Start of Recorded information

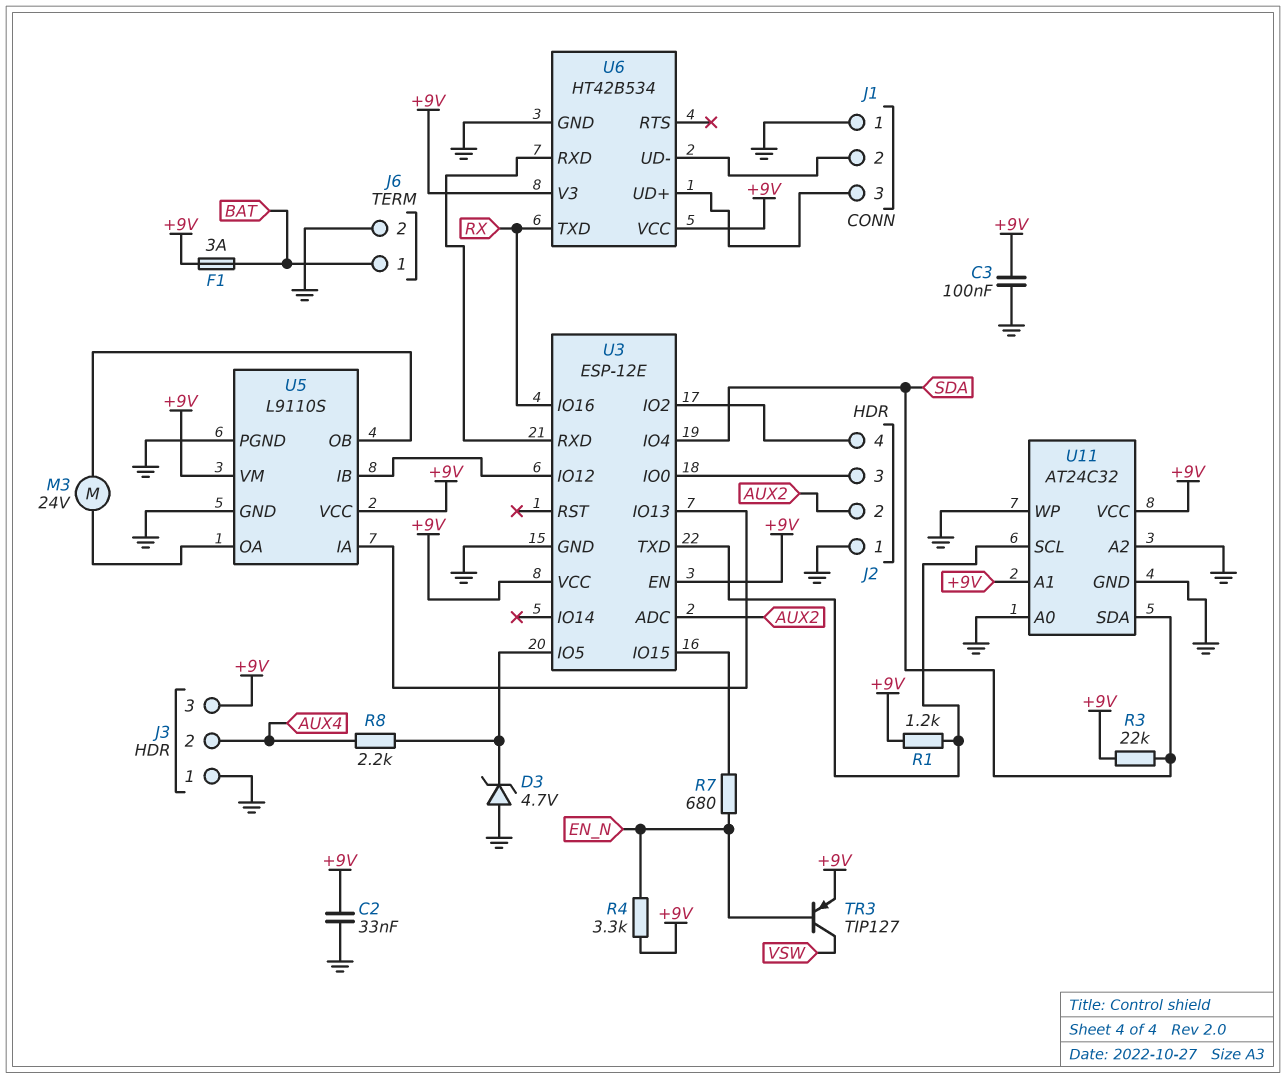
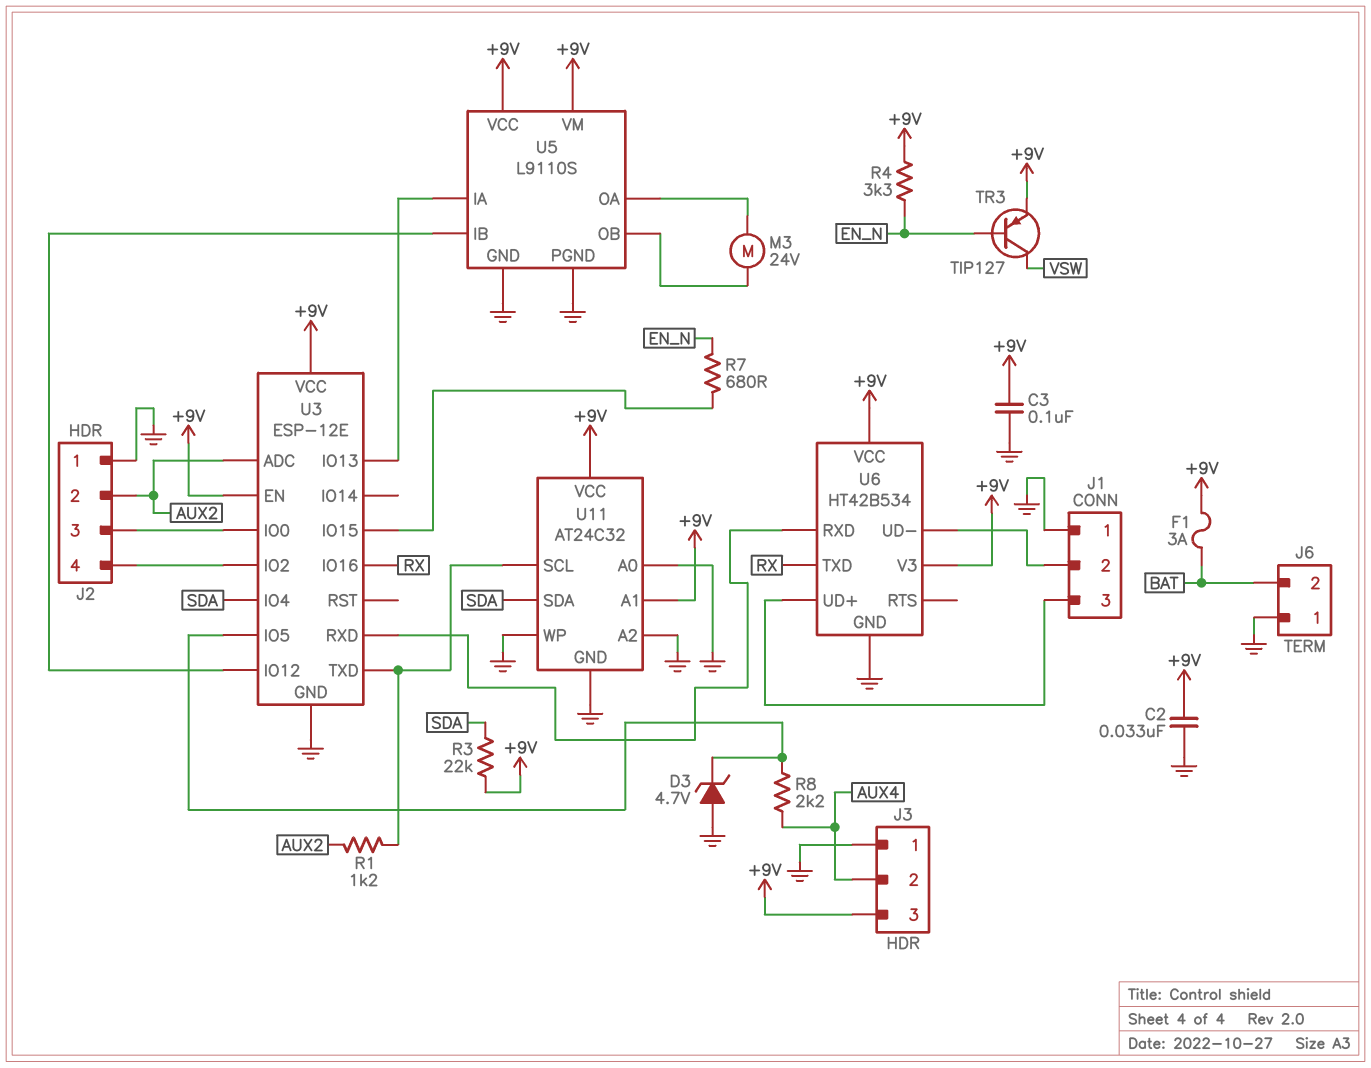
J6 pin 1: BAT -> GND
J6 pin 2: GND -> BAT
R1: 1.2k (+9V, U3/TXD) -> 1.2k (AUX2, U3/TXD)

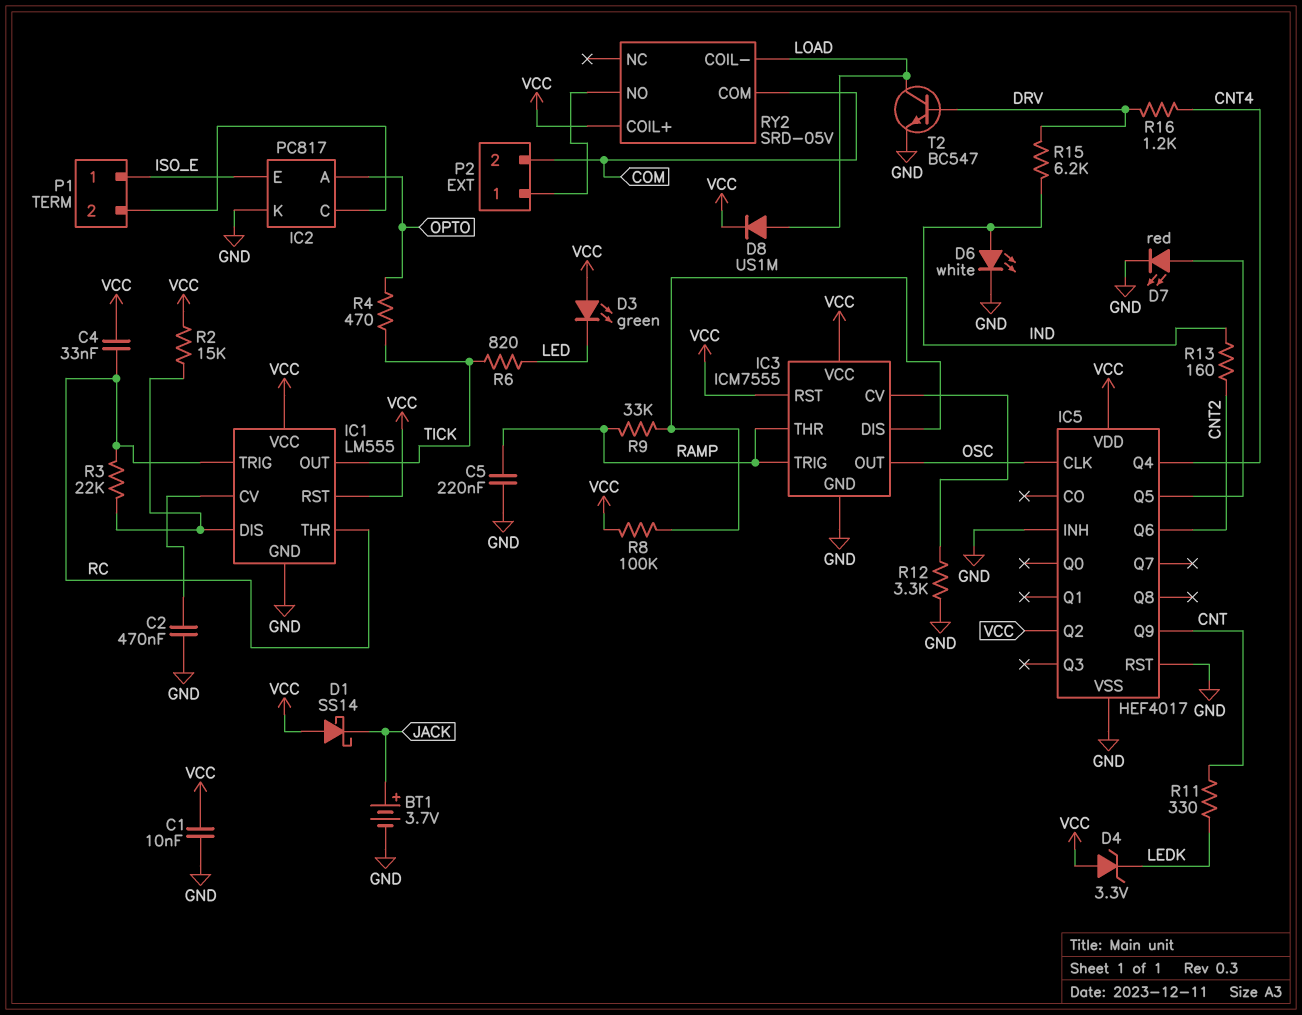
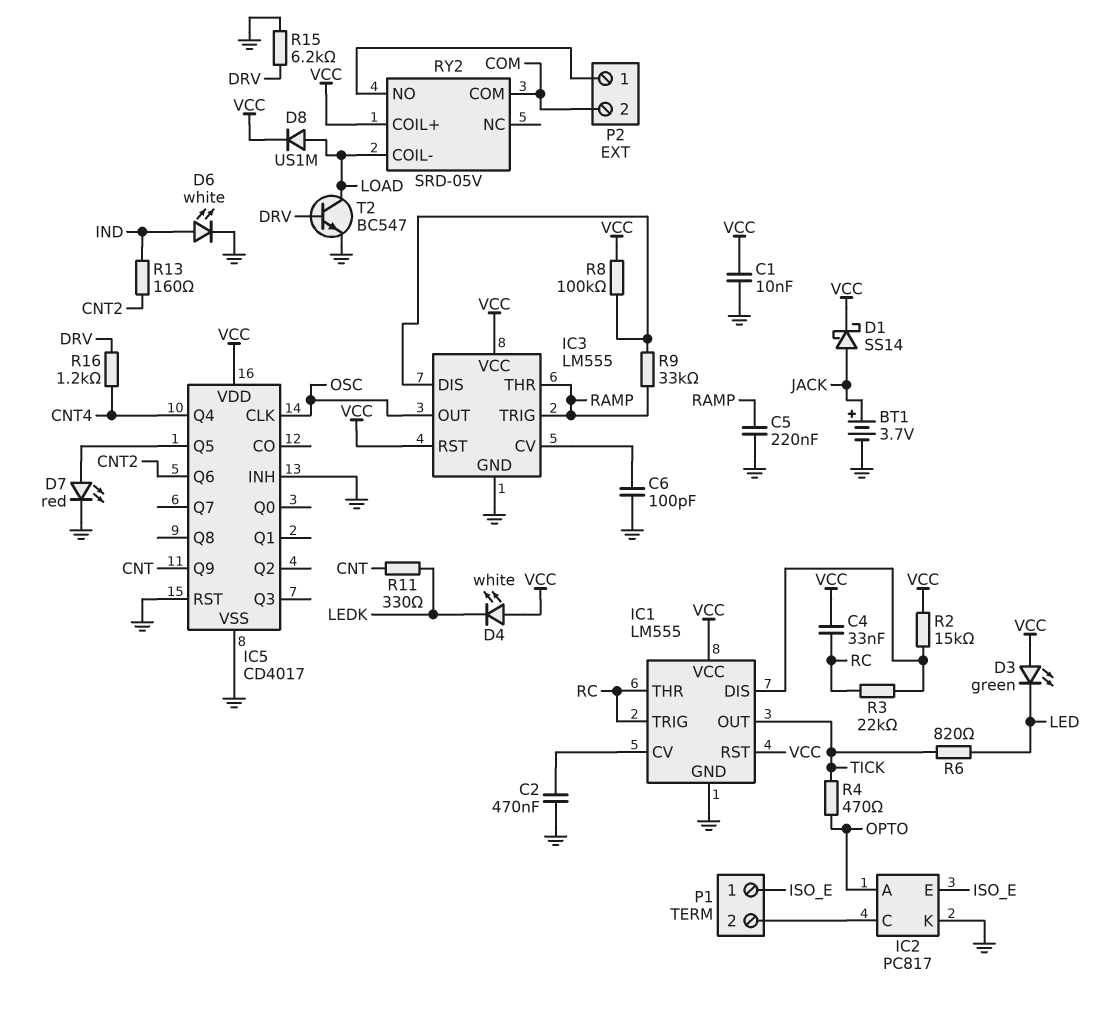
C6: none -> 100pF (GND, IC3/CV)
D1: schottky SS14 (A VCC, K JACK) -> schottky SS14 (A JACK, K VCC)
D4: zener 3.3V (A VCC, K LEDK) -> LED white (A VCC, K LEDK)
IC3: ICM7555 -> LM555
IC5: HEF4017 -> CD4017
IC5 pin Q2: VCC -> none
R12: 3.3k (GND, IC3/CV) -> none
R15: 6.2k (DRV, IND) -> 6.2k (DRV, GND)

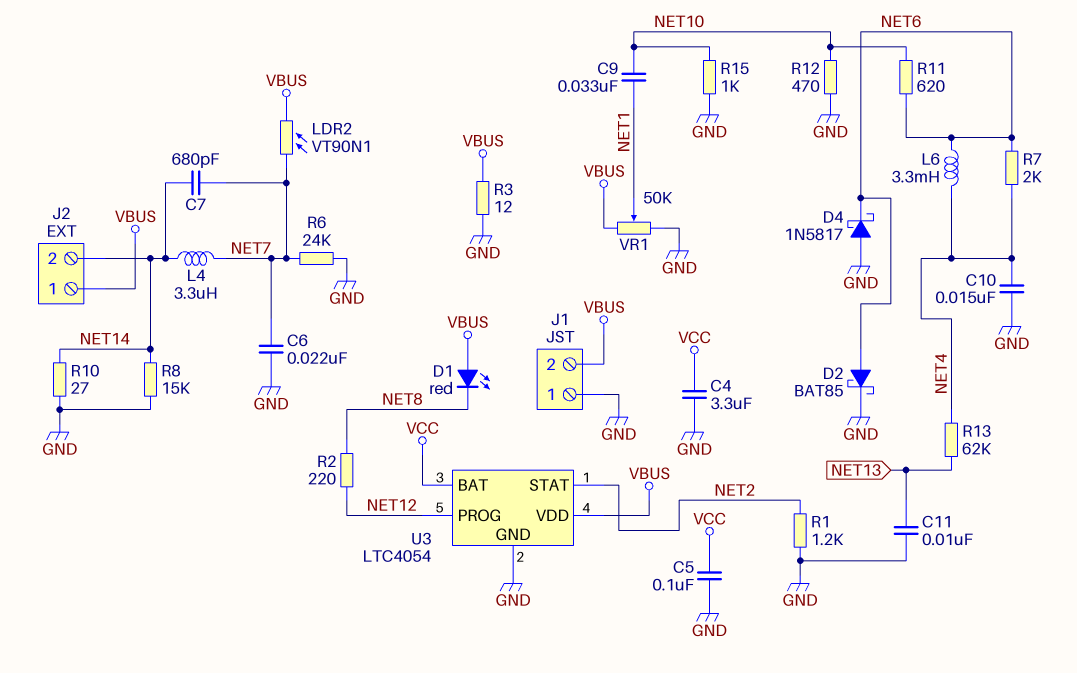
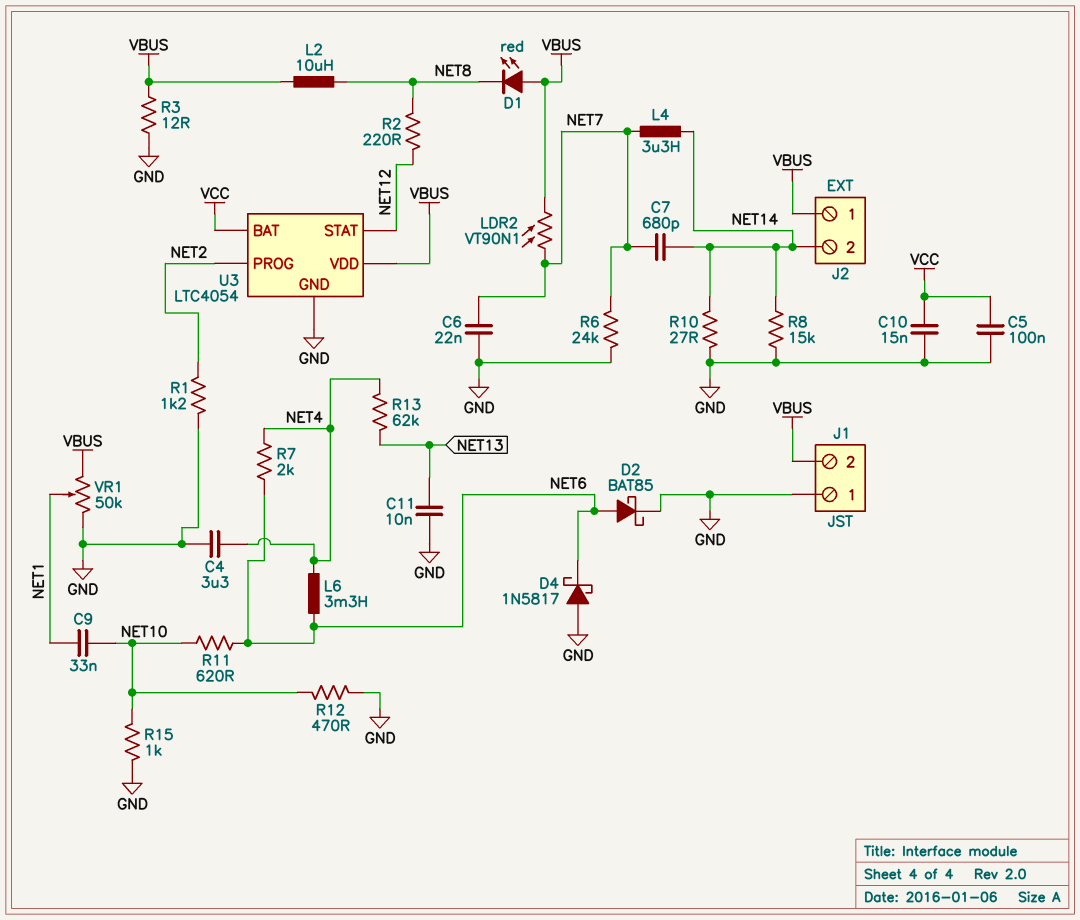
C4: 3.3uF (GND, VCC) -> 3.3uF (GND, NET4)
C10: 15nF (GND, NET4) -> 15nF (GND, VCC)
L2: none -> 10uH (NET8, VBUS)
U3 pin PROG: NET12 -> NET2
U3 pin STAT: NET2 -> NET12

End of Recorded information

• Problem statement
Please write out the lines above exactly, from the one that contains "IC3: ICM7555 -> LM555" through the final line, and include none of the pictures.

• Answer box
IC3: ICM7555 -> LM555
IC5: HEF4017 -> CD4017
IC5 pin Q2: VCC -> none
R12: 3.3k (GND, IC3/CV) -> none
R15: 6.2k (DRV, IND) -> 6.2k (DRV, GND)

C4: 3.3uF (GND, VCC) -> 3.3uF (GND, NET4)
C10: 15nF (GND, NET4) -> 15nF (GND, VCC)
L2: none -> 10uH (NET8, VBUS)
U3 pin PROG: NET12 -> NET2
U3 pin STAT: NET2 -> NET12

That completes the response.